◆ What to produce
From the listing below, copy out every line where the word "rouleau" appears.
--- --- ---
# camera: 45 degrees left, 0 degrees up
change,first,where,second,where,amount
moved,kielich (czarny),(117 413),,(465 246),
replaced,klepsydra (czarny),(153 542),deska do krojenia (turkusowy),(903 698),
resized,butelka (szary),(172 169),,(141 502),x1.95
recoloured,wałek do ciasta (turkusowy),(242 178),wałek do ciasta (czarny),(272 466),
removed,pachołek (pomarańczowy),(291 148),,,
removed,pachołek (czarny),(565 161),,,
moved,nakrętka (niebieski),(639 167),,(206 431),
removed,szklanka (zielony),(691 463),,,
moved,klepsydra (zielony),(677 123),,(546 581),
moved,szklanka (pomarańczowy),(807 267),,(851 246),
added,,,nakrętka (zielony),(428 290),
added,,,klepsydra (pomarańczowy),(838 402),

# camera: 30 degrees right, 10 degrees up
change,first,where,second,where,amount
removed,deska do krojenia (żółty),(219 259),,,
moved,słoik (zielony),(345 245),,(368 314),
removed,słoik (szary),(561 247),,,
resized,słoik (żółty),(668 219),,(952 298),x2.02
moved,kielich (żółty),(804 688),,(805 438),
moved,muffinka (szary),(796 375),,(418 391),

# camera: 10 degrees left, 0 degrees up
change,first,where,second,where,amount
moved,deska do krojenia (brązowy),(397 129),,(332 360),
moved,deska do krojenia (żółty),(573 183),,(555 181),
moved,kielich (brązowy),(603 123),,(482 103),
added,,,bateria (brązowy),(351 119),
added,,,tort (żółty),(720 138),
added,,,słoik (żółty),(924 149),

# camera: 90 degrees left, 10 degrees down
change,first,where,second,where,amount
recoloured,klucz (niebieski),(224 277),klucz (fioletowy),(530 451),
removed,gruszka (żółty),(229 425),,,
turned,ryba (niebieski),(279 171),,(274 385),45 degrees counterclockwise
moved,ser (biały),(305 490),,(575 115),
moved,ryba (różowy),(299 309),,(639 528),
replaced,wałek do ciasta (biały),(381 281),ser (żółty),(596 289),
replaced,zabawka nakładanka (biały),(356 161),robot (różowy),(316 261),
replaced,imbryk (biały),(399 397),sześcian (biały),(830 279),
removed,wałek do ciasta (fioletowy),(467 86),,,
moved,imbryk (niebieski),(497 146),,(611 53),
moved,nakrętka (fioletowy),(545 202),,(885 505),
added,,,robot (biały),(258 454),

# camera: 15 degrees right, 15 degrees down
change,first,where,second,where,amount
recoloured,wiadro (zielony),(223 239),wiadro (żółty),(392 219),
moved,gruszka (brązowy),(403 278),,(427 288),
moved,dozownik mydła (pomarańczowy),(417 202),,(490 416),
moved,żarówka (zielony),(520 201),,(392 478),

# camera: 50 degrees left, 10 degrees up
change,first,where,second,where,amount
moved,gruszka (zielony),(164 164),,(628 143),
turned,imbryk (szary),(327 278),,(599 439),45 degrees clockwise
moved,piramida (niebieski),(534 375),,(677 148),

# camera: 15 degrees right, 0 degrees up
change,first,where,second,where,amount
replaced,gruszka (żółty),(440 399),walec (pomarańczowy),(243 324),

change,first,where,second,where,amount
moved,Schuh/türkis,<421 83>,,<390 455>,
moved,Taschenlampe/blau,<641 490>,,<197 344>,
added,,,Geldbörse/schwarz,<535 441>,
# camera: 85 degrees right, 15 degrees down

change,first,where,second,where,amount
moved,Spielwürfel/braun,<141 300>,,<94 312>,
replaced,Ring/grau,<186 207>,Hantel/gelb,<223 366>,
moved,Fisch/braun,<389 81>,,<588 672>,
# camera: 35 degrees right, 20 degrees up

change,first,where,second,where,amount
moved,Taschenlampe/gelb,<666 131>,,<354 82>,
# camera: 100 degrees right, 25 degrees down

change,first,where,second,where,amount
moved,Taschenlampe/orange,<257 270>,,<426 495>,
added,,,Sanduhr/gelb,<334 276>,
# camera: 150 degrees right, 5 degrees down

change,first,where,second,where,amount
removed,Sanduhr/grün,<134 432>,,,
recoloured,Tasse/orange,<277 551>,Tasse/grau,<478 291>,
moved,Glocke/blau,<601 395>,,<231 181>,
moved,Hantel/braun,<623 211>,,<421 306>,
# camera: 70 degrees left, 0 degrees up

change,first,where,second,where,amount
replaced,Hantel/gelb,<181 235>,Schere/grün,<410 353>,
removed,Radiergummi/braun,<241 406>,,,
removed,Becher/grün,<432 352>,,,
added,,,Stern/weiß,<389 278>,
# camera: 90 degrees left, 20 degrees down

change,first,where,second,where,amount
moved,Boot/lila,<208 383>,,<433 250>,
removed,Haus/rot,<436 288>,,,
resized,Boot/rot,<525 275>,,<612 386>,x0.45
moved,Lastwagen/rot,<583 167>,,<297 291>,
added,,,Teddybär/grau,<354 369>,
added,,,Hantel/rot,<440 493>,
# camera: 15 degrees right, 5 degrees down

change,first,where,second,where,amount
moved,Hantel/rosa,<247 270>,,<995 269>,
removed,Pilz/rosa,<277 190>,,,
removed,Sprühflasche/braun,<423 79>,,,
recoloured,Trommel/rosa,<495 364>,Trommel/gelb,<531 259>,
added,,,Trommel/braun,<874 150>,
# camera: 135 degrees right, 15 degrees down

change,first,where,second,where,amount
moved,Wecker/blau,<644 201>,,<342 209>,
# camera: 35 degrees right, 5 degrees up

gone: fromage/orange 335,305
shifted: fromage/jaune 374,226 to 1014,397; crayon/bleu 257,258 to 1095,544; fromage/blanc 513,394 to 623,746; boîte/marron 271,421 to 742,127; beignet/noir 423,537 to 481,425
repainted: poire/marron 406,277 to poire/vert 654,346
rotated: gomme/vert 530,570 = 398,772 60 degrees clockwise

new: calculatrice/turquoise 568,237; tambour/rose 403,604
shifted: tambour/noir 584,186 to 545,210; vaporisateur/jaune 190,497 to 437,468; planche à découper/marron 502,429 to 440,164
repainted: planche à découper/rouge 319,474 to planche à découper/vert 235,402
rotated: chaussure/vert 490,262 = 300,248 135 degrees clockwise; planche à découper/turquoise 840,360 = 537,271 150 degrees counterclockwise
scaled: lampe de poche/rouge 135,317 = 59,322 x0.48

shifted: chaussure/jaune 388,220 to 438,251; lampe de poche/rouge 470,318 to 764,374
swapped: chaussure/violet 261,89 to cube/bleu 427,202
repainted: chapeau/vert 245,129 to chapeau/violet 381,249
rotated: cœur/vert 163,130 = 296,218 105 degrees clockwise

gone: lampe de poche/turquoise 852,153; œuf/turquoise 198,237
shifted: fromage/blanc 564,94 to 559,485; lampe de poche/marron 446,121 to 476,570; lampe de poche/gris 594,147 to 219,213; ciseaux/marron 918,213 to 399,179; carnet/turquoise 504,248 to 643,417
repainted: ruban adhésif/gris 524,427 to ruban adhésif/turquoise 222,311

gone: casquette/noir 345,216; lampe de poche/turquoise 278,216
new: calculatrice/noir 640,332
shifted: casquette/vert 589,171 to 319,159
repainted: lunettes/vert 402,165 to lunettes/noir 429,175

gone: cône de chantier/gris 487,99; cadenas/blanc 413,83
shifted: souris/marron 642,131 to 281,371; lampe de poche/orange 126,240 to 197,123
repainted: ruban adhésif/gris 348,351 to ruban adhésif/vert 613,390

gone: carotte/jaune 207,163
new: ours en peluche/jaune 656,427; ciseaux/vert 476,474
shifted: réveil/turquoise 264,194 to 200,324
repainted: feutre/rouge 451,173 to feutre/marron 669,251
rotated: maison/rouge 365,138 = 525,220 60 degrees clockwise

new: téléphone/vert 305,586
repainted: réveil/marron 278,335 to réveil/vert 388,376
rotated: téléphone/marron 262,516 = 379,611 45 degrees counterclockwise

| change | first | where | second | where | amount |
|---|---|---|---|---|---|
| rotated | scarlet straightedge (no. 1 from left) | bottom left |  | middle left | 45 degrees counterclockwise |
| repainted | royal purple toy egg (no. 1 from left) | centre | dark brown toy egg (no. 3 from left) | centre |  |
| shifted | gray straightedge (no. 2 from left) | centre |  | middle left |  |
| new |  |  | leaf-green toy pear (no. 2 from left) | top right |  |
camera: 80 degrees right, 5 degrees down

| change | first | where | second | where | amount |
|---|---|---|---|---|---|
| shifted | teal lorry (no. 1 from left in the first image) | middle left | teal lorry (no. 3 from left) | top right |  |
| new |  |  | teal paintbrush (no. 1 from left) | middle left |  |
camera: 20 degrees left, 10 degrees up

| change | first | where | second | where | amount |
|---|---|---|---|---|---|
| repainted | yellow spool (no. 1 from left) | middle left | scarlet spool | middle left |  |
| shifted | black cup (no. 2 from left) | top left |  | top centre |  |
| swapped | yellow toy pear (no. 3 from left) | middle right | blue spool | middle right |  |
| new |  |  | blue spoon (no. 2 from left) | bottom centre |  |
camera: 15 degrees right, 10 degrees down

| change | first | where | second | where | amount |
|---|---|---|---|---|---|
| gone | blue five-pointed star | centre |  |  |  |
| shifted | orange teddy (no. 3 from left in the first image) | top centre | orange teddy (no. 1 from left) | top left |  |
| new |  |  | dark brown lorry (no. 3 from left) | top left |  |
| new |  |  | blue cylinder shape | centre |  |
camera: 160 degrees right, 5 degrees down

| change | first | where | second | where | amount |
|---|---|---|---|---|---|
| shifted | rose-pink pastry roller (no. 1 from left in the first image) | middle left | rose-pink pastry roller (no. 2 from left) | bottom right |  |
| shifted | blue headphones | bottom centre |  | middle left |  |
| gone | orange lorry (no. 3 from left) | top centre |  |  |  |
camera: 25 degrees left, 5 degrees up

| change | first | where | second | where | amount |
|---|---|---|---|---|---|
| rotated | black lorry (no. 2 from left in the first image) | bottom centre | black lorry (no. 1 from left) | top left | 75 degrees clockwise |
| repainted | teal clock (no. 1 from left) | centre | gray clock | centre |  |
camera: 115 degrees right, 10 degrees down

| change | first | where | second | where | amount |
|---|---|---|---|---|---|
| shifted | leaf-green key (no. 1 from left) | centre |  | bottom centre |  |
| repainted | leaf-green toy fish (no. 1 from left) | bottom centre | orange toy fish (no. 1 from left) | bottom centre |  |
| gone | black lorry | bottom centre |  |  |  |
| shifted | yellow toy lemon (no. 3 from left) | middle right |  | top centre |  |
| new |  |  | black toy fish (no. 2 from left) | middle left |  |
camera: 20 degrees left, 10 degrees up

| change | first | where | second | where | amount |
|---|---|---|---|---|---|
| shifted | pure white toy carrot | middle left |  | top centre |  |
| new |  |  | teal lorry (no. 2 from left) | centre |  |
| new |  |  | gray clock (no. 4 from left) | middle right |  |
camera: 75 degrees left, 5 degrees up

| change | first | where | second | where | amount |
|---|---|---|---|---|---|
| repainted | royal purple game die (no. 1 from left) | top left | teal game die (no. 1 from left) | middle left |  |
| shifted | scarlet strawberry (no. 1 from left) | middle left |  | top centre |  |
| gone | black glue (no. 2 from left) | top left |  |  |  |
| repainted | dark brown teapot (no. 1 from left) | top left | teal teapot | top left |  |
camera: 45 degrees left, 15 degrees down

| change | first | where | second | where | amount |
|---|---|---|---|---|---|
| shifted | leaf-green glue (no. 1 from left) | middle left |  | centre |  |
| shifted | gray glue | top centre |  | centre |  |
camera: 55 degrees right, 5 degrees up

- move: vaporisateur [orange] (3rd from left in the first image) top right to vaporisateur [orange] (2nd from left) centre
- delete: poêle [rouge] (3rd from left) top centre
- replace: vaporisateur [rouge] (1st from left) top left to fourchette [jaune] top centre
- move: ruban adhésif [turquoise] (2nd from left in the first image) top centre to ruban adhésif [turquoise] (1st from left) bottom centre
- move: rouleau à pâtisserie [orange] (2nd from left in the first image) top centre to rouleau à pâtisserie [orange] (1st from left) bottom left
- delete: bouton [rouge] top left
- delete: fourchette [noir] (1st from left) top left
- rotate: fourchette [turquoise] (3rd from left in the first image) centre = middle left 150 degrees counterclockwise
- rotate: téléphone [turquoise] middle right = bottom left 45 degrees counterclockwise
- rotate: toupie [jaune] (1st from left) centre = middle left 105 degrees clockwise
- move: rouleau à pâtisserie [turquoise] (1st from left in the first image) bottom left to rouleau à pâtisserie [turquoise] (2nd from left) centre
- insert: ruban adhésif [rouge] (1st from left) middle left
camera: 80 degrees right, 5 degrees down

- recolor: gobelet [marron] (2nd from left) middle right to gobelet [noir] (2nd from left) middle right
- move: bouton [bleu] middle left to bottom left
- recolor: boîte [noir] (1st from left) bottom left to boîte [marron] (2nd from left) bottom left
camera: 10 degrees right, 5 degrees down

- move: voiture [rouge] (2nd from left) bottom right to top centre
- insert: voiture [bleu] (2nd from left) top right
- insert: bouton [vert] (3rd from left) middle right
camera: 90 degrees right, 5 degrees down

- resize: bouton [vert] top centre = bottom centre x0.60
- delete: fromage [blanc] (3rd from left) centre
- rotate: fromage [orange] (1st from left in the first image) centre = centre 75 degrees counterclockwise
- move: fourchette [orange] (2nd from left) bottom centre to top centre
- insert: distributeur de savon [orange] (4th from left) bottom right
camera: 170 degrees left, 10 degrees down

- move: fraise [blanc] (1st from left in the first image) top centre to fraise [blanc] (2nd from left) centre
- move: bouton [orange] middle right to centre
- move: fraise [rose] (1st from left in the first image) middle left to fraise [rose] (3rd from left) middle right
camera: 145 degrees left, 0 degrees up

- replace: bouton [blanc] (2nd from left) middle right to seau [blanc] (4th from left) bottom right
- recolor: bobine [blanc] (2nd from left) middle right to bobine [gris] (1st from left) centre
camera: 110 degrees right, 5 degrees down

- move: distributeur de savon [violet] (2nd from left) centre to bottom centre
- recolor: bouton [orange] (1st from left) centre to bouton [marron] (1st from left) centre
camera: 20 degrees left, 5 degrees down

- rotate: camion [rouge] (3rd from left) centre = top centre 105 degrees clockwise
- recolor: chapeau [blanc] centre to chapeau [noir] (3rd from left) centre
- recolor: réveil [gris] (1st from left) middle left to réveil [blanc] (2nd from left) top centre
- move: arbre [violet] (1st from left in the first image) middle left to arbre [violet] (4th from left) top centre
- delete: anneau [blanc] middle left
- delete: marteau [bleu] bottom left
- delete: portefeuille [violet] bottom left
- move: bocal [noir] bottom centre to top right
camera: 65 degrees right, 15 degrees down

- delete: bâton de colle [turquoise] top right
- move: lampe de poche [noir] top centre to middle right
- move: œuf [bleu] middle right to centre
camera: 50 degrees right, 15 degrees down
--- --- ---
◆ Output of the task
- move: rouleau à pâtisserie [orange] (2nd from left in the first image) top centre to rouleau à pâtisserie [orange] (1st from left) bottom left
- move: rouleau à pâtisserie [turquoise] (1st from left in the first image) bottom left to rouleau à pâtisserie [turquoise] (2nd from left) centre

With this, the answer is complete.